- [RECORDS SHOWN]
*** Block opens ***

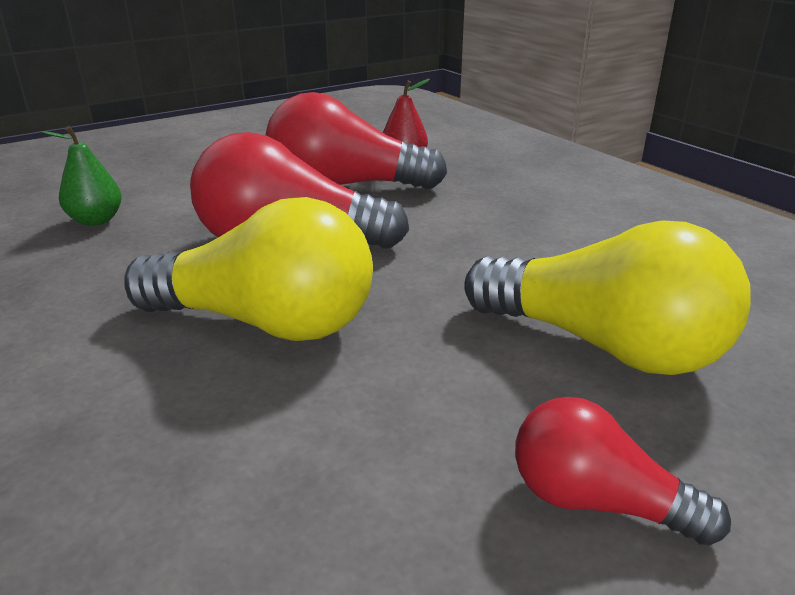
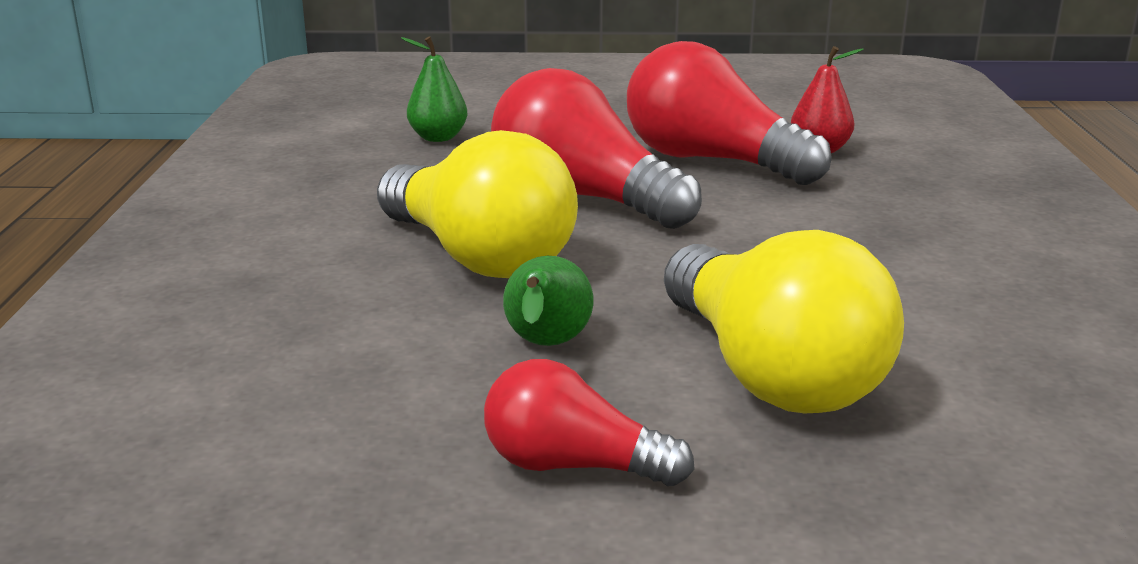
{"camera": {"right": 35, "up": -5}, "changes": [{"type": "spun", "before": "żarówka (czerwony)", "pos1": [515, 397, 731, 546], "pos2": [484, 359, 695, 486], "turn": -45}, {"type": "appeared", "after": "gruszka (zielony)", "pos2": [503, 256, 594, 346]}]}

*** Block closes ***
*** Block opens ***

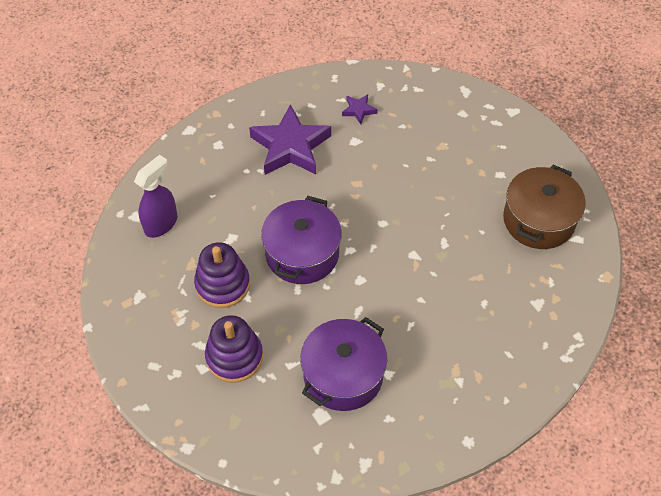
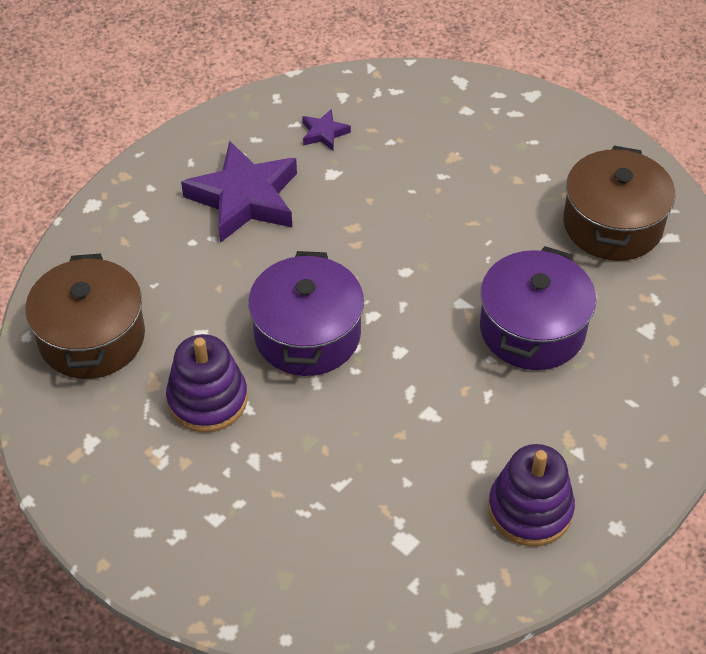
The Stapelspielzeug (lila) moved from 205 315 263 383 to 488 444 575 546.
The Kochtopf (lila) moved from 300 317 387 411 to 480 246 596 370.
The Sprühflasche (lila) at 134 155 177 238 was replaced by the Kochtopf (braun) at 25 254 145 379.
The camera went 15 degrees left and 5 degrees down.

*** Block closes ***

- [TASK STATEMENT] Using the listing above, copy exactly the line that contains "The Stapelspielzeug (lila)", the line that contains "The camera went", and each line that falls between them.

- [EXPECTED ANSWER]
The Stapelspielzeug (lila) moved from 205 315 263 383 to 488 444 575 546.
The Kochtopf (lila) moved from 300 317 387 411 to 480 246 596 370.
The Sprühflasche (lila) at 134 155 177 238 was replaced by the Kochtopf (braun) at 25 254 145 379.
The camera went 15 degrees left and 5 degrees down.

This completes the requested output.